[Items listed in a dataset]
------

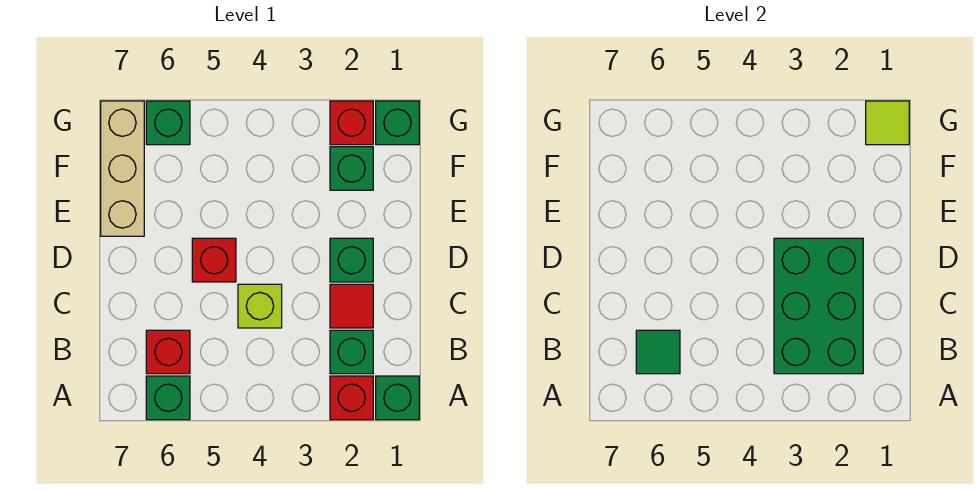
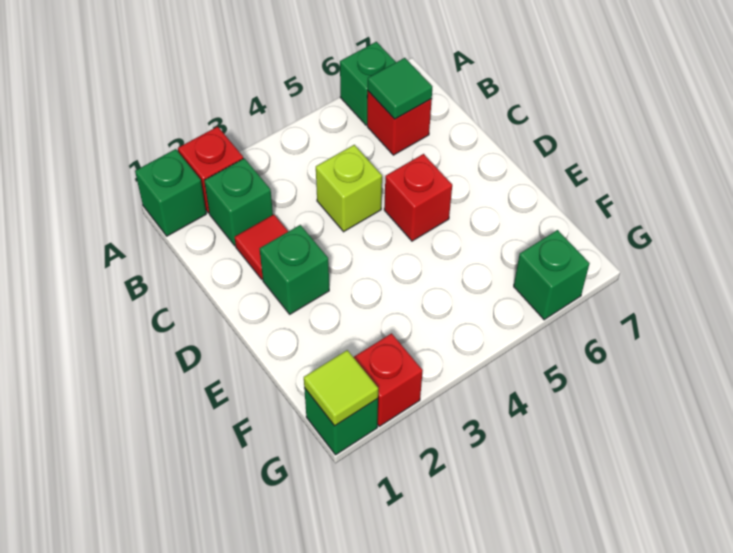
green brick B2:D3 level 2 -> none
tan brick E7:G7 level 1 -> none
green brick F2 level 1 -> none

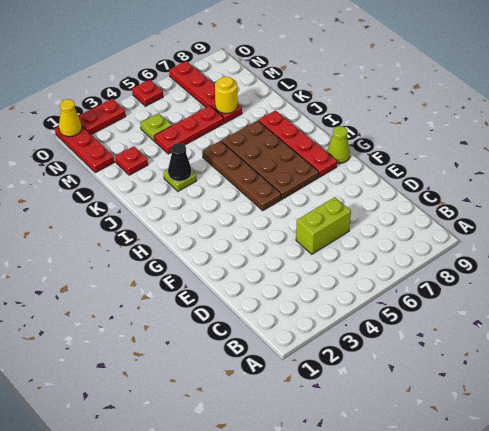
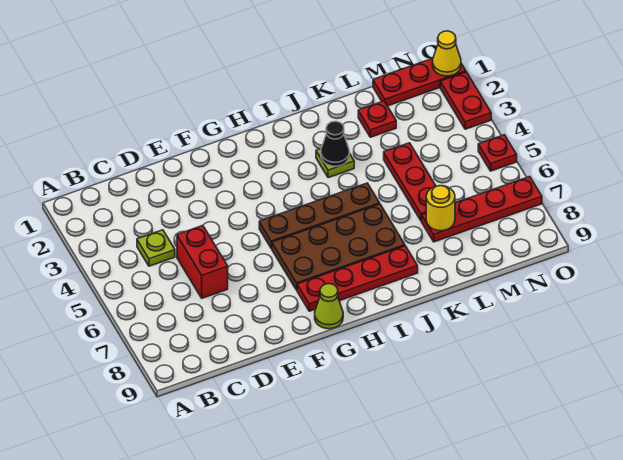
lime brick D5:D6 level 1 -> red brick D5:D6 level 1
lime plate M4 level 1 -> lime plate C4 level 1

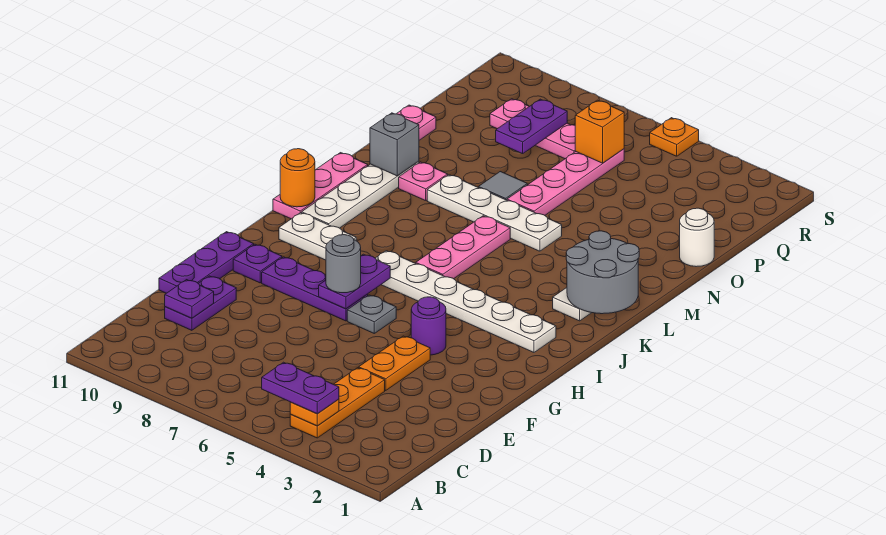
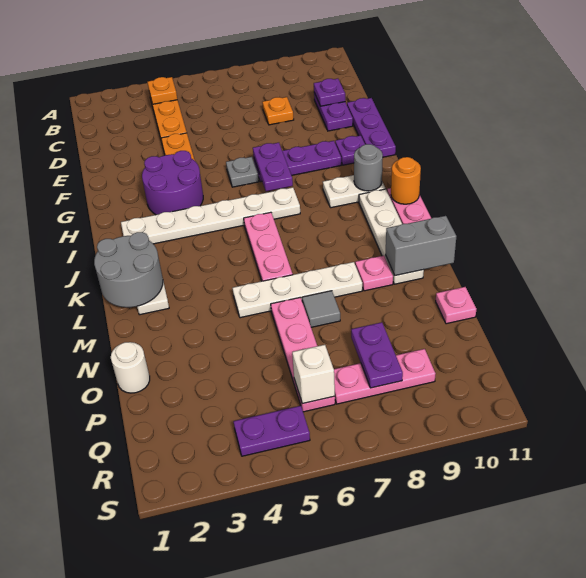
purple plate B4:B5 level 3 -> purple plate R4:R5 level 1
purple round brick G4 level 1 -> purple round brick G3:H4 level 1
grey round brick G7 level 3 -> grey round brick I10 level 2
grey brick M10 level 2 -> grey brick M10:M11 level 2
orange brick Q6 level 2 -> white brick Q6 level 2
orange plate S5 level 1 -> orange plate D8 level 1

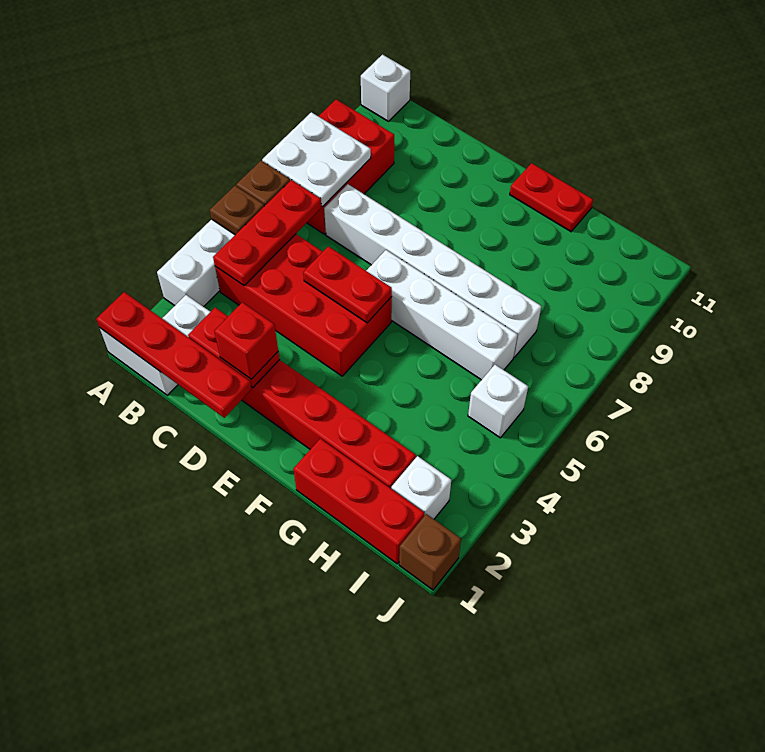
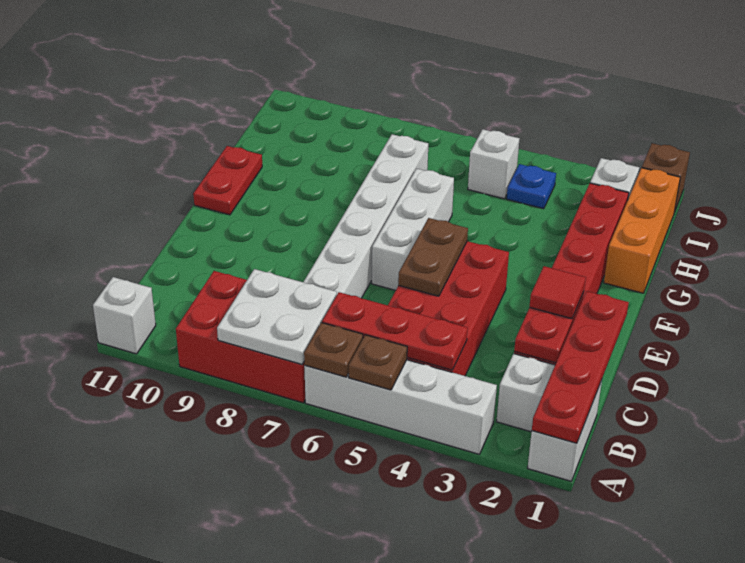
red brick D2 level 3 -> red tile D2 level 3
red plate D5:E5 level 2 -> brown plate D5:E5 level 2
white brick E6:H6 level 1 -> white brick E6:G6 level 1
red brick G1:I1 level 1 -> orange brick G1:I1 level 1
none -> blue plate I4 level 1

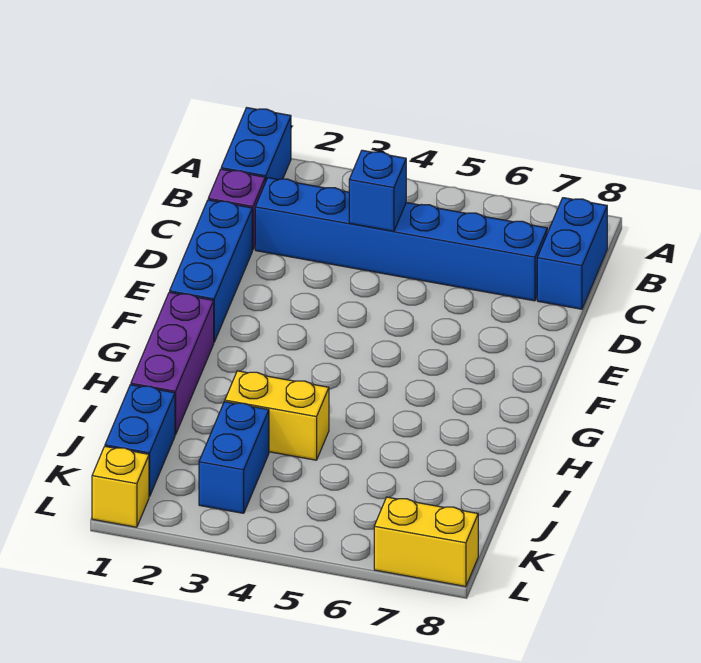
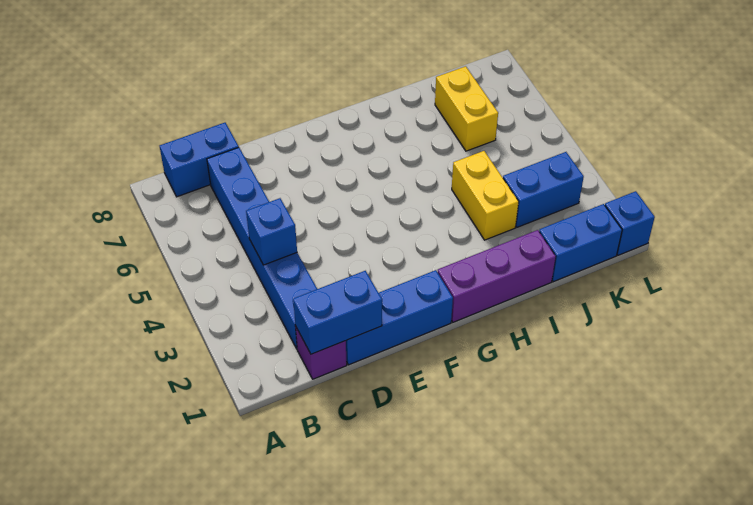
blue brick A1:B1 level 1 -> blue brick C1:D1 level 2
yellow brick L1 level 1 -> blue brick L1 level 1
yellow brick L7:L8 level 1 -> yellow brick J6:J7 level 1

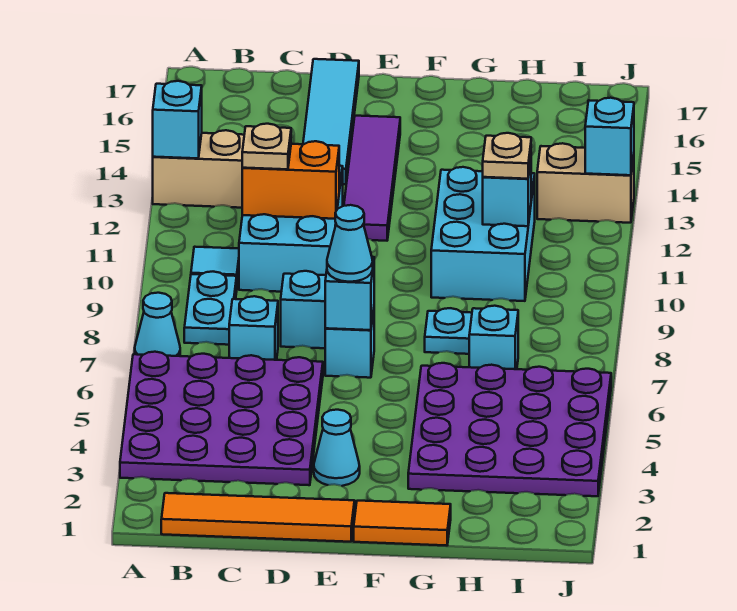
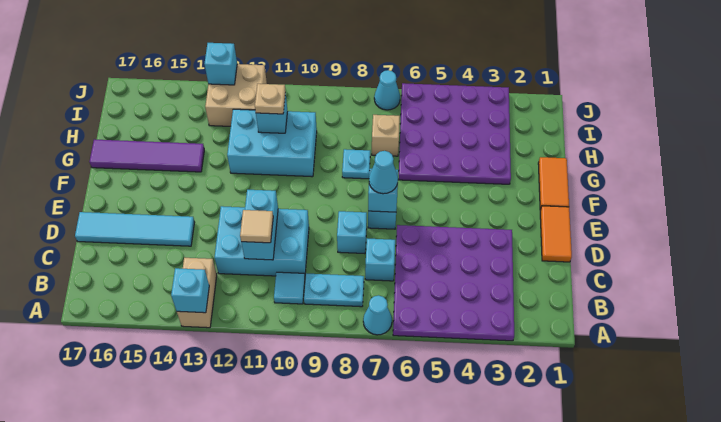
orange tile B1:E1 level 1 -> orange tile D1:E1 level 1
orange brick C11:D11 level 2 -> cyan brick C11:D11 level 2
tan plate C11 level 3 -> tan tile C11 level 3
cyan cone E3 level 1 -> cyan cone J7 level 1
purple tile E12:E15 level 1 -> purple tile G14:G17 level 1
cyan brick H7 level 1 -> tan brick H7 level 1
tan brick I13:J13 level 1 -> tan brick I12:J13 level 1

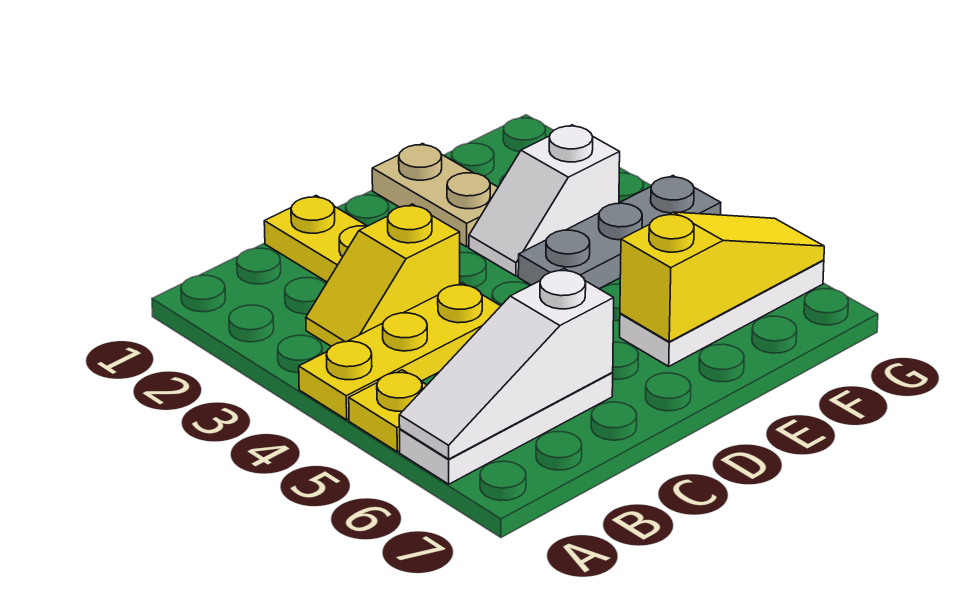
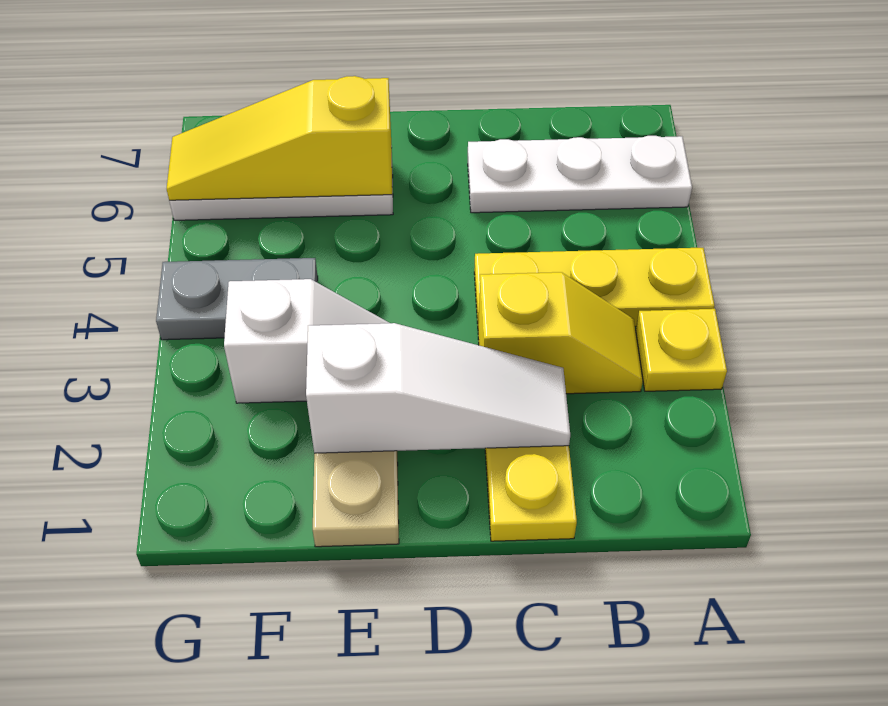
yellow plate A5 level 1 -> yellow plate A3 level 1
white slope A6:C6 level 2 top C -> white slope C2:E2 level 2 top E
grey plate E4:G4 level 1 -> grey plate F4:G4 level 1

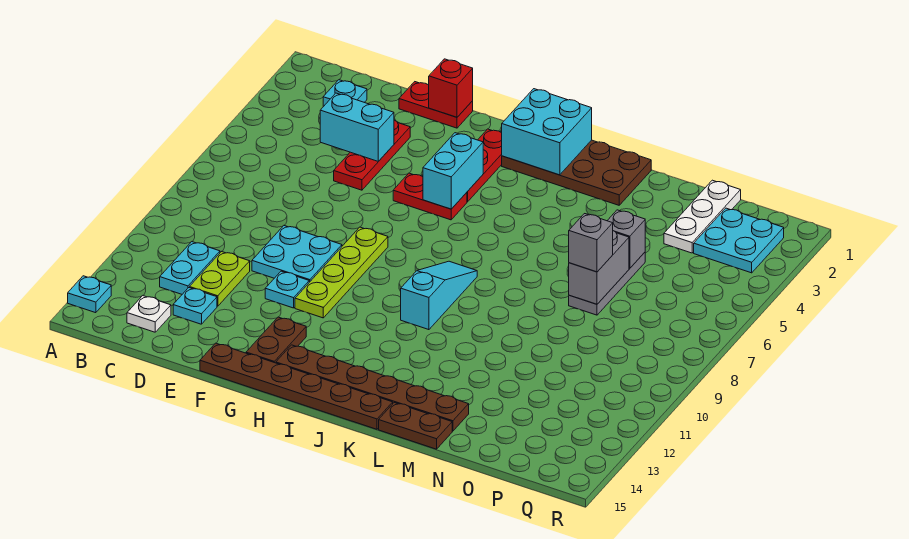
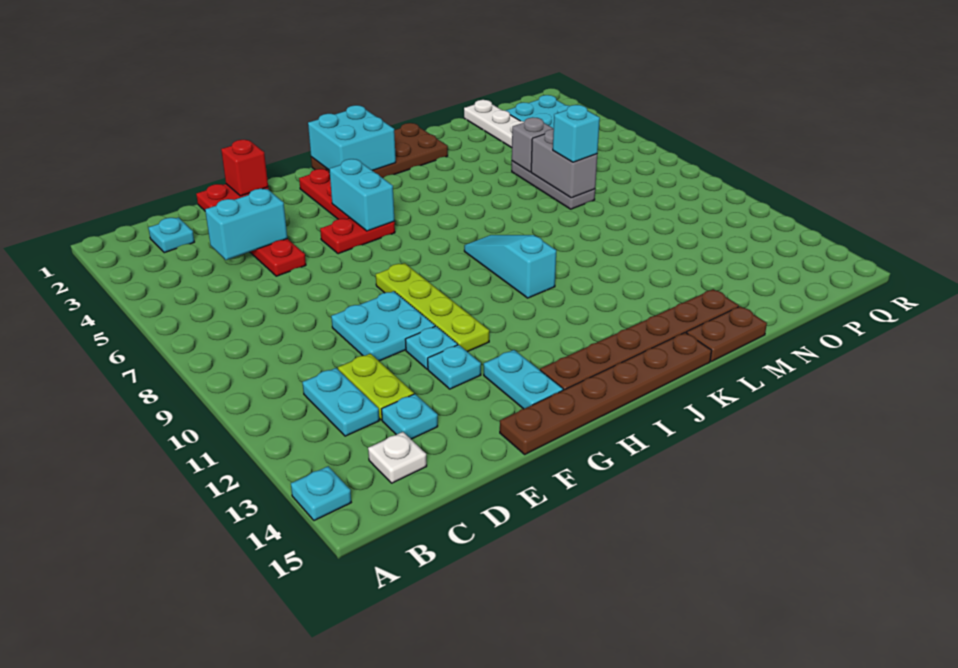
none -> cyan plate F12 level 1
brown plate G13:G14 level 1 -> cyan plate G13:G14 level 1
grey brick N7 level 3 -> cyan brick N7 level 3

------

— Exercise instructions —
Counting only lines that hold "brown", state how many appear in the records, and give nothing but the number.

— Response to this task —
2